(Scene difference descriptions)
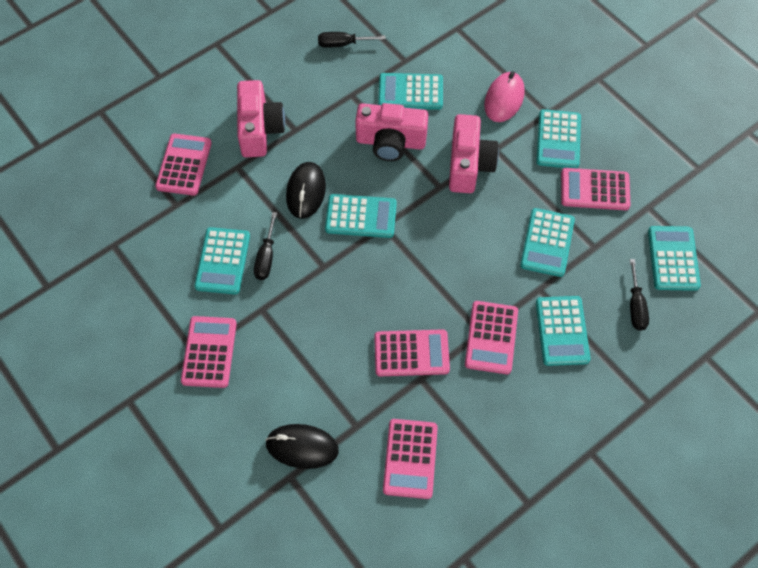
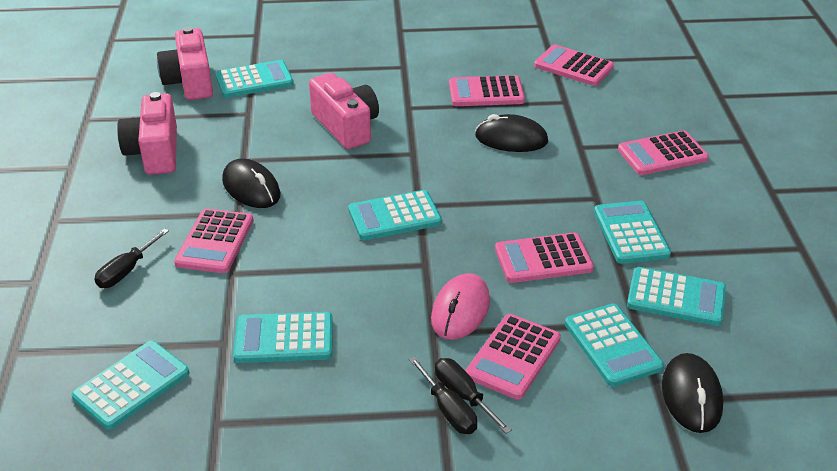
black mouse: 2 -> 3

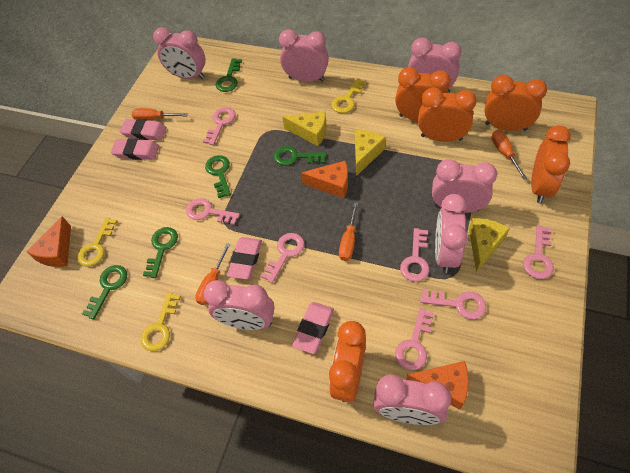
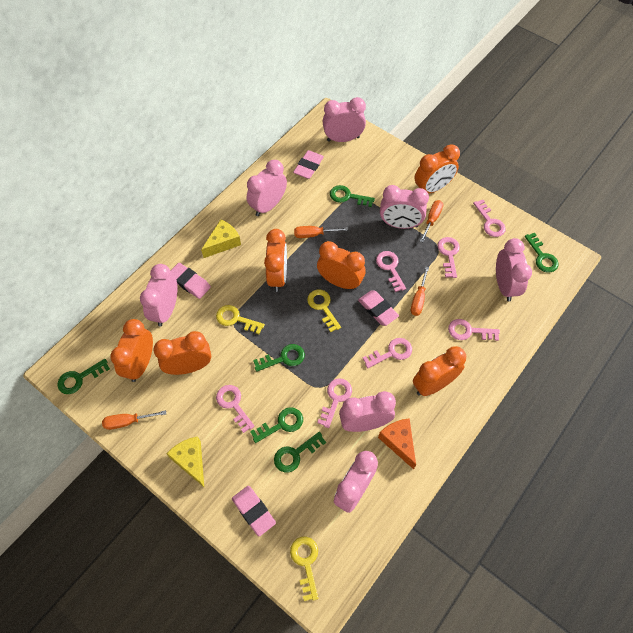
green key: 5 -> 6
orange cheese: 3 -> 1
orange clock: 5 -> 6
yellow cheese: 3 -> 2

To do
Every line above should be transcribed exactly, though no image should be carried over.

Answer area
black mouse: 2 -> 3

green key: 5 -> 6
orange cheese: 3 -> 1
orange clock: 5 -> 6
yellow cheese: 3 -> 2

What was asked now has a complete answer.